BEGIN Provided records
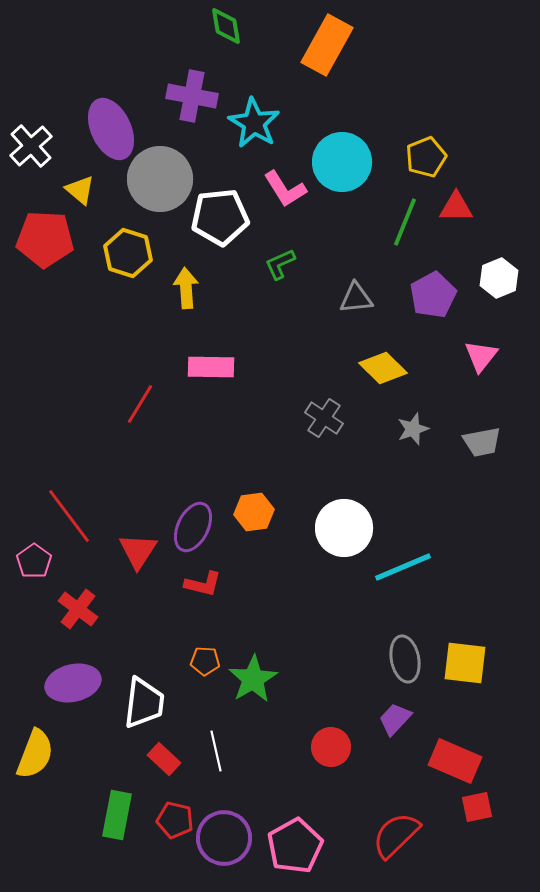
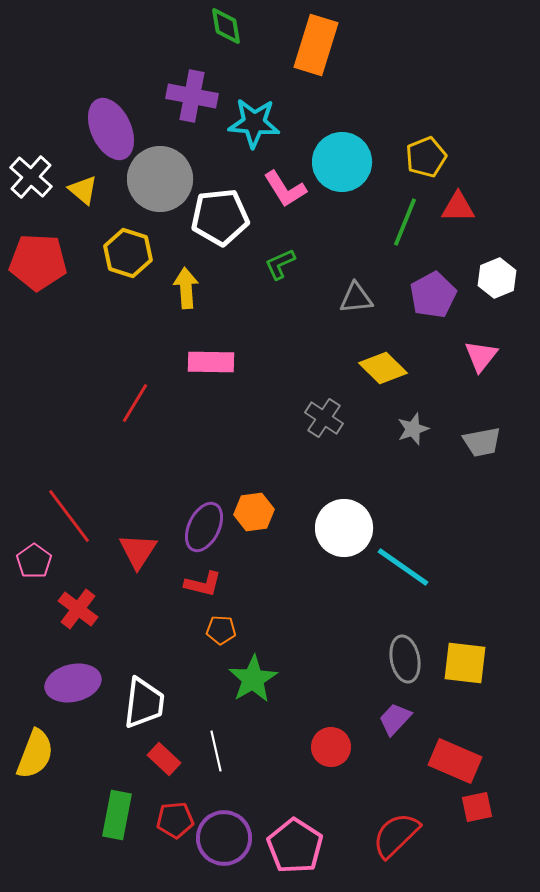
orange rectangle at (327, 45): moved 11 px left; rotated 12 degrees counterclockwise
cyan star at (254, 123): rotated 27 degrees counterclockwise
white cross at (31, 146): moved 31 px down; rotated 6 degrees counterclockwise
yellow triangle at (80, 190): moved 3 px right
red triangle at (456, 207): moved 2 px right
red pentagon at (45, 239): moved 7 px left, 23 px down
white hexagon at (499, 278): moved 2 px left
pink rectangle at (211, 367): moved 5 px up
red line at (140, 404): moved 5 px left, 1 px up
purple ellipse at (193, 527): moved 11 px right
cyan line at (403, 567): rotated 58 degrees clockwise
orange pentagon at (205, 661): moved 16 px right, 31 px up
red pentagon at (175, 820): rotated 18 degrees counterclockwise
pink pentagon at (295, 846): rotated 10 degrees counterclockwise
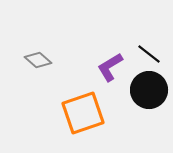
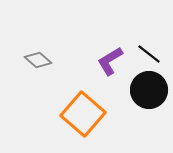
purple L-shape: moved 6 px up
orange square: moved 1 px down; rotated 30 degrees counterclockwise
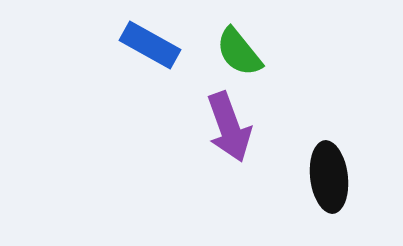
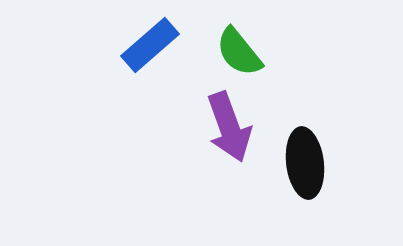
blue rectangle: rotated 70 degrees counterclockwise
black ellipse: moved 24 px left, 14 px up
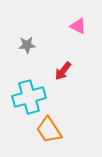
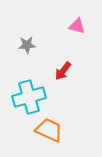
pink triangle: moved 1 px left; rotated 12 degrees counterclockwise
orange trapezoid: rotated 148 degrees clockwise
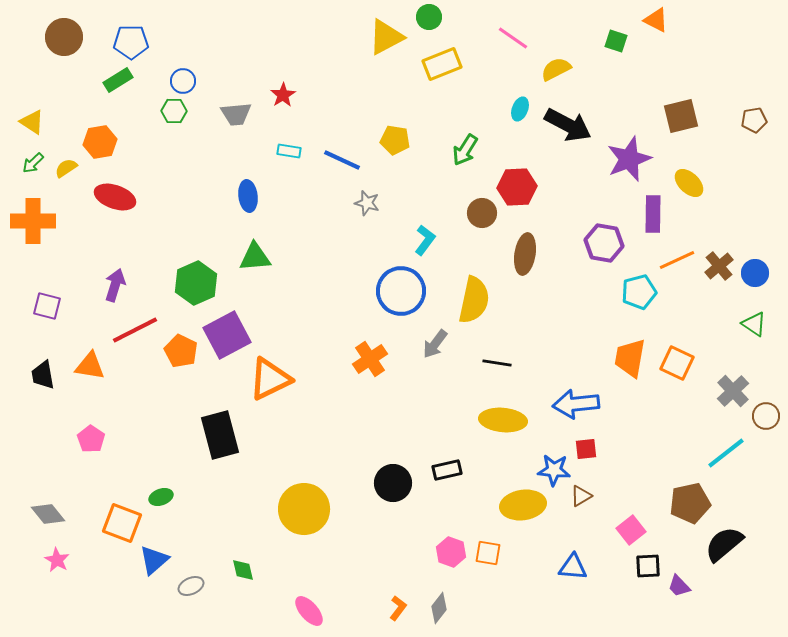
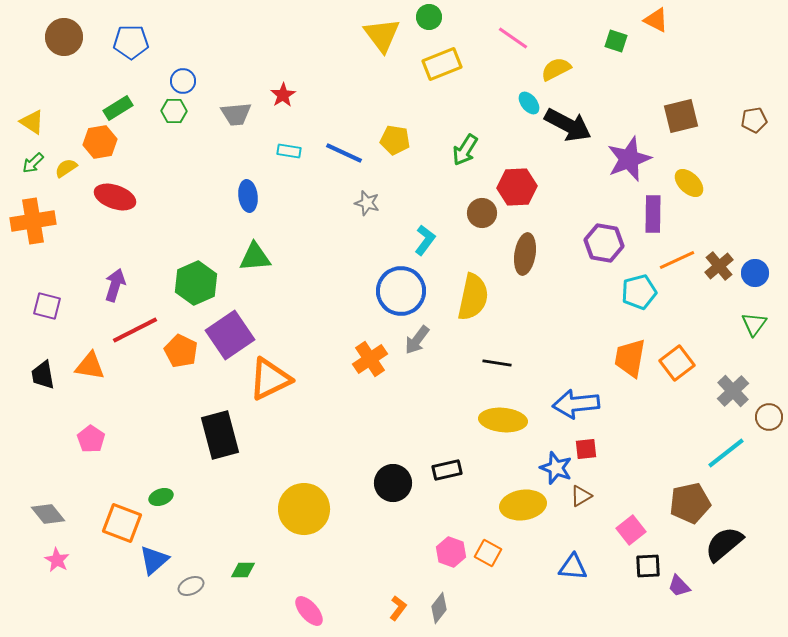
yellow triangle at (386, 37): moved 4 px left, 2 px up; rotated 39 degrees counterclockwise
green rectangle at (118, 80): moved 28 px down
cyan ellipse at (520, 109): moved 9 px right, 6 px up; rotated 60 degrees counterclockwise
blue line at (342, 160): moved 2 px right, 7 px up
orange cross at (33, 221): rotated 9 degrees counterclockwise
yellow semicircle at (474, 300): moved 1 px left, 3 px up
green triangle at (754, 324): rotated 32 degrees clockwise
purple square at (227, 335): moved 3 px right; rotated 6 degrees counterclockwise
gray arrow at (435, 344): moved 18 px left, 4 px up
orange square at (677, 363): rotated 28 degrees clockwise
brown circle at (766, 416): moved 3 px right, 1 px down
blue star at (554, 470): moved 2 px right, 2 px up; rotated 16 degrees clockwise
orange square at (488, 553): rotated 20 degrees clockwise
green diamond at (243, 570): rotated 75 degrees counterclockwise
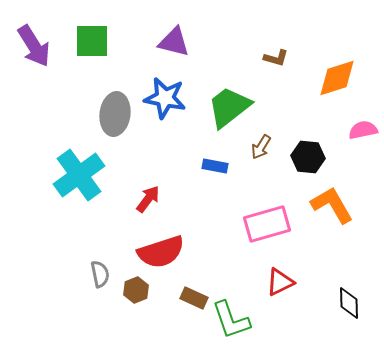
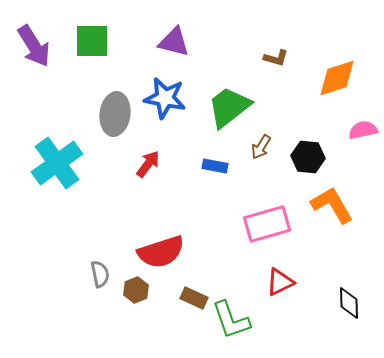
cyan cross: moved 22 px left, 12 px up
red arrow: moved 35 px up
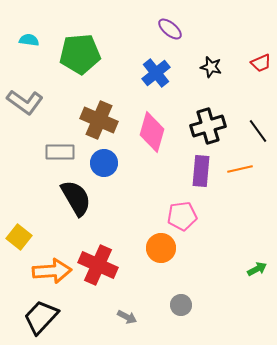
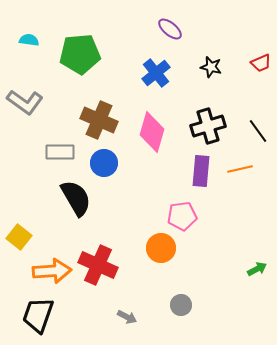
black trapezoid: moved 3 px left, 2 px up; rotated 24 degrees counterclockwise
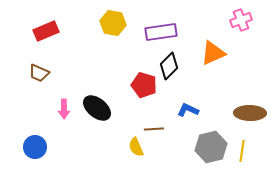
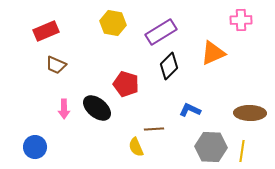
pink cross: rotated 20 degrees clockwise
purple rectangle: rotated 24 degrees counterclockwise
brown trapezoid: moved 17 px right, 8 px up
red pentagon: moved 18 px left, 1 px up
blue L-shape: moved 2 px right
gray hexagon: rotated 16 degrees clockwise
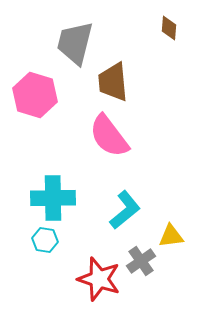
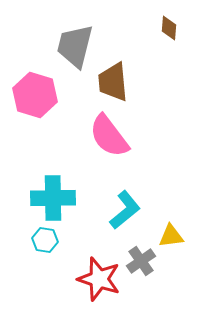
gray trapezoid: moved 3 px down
END Provided records
Exercise prompt: Copy only these lines from the records above, exactly: the one with "pink pentagon at", the one with "red arrow: moved 35 px up", and those between. Skip the pictures.

Exercise answer:
pink pentagon at (295, 846): rotated 10 degrees counterclockwise
purple L-shape: moved 6 px up
orange square: moved 1 px down; rotated 30 degrees counterclockwise
blue rectangle: rotated 70 degrees counterclockwise
black ellipse: moved 24 px left, 14 px up
pink triangle: moved 1 px left; rotated 12 degrees counterclockwise
orange trapezoid: rotated 148 degrees clockwise
yellow triangle at (386, 37): moved 4 px left, 2 px up; rotated 39 degrees counterclockwise
green rectangle at (118, 80): moved 28 px down
cyan ellipse at (520, 109): moved 9 px right, 6 px up; rotated 60 degrees counterclockwise
blue line at (342, 160): moved 2 px right, 7 px up
orange cross at (33, 221): rotated 9 degrees counterclockwise
yellow semicircle at (474, 300): moved 1 px left, 3 px up
green triangle at (754, 324): rotated 32 degrees clockwise
purple square at (227, 335): moved 3 px right; rotated 6 degrees counterclockwise
gray arrow at (435, 344): moved 18 px left, 4 px up
orange square at (677, 363): rotated 28 degrees clockwise
brown circle at (766, 416): moved 3 px right, 1 px down
blue star at (554, 470): moved 2 px right, 2 px up; rotated 16 degrees clockwise
orange square at (488, 553): rotated 20 degrees clockwise
green diamond at (243, 570): rotated 75 degrees counterclockwise
cyan cross: moved 22 px left, 12 px up
red arrow: moved 35 px up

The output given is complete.